#### [Given entries]

━━━━━━

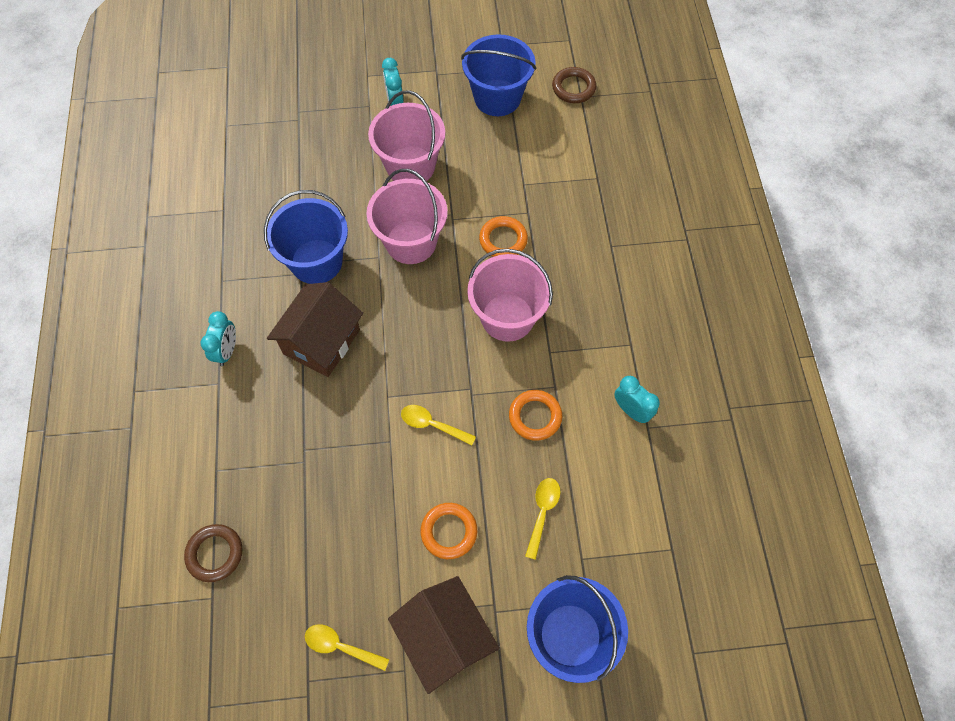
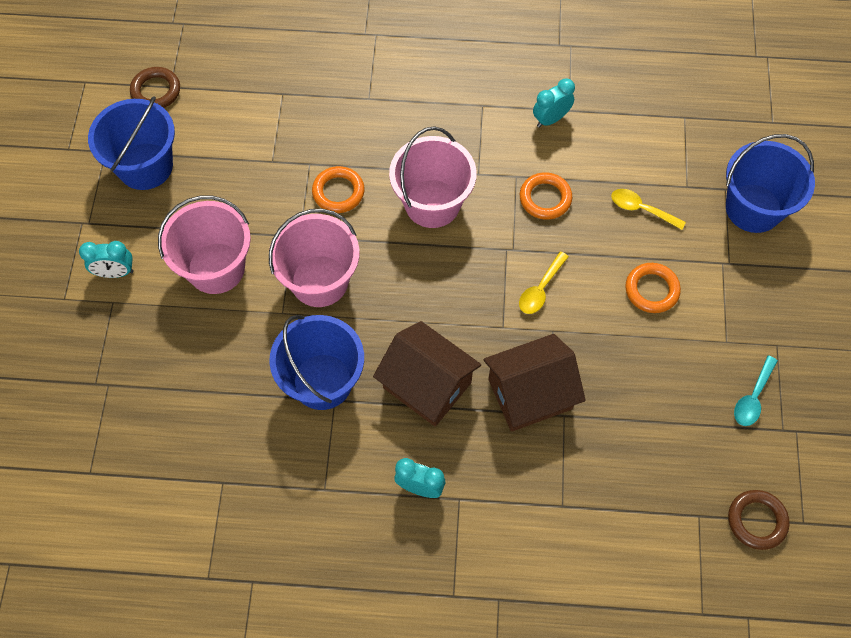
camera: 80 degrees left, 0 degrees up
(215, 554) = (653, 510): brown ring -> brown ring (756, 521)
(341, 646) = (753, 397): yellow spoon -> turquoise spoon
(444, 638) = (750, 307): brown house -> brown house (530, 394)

━━━━━━

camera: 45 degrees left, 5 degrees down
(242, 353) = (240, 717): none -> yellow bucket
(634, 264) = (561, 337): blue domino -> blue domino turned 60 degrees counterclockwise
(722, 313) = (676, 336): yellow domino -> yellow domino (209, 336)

━━━━━━

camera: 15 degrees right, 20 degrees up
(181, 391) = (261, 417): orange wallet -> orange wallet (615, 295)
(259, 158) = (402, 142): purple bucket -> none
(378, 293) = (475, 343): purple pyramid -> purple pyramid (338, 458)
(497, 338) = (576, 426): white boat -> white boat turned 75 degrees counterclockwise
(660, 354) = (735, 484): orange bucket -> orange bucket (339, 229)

━━━━━━

#### [Assignment]
Transcribe each line of the data above, unaltered, from the one where "camera: 15 degrees right, 20 degrees up" appears to the one where "(660, 354) = (735, 484): orange" appears, inclusive of both.

#### [Written response]
camera: 15 degrees right, 20 degrees up
(181, 391) = (261, 417): orange wallet -> orange wallet (615, 295)
(259, 158) = (402, 142): purple bucket -> none
(378, 293) = (475, 343): purple pyramid -> purple pyramid (338, 458)
(497, 338) = (576, 426): white boat -> white boat turned 75 degrees counterclockwise
(660, 354) = (735, 484): orange bucket -> orange bucket (339, 229)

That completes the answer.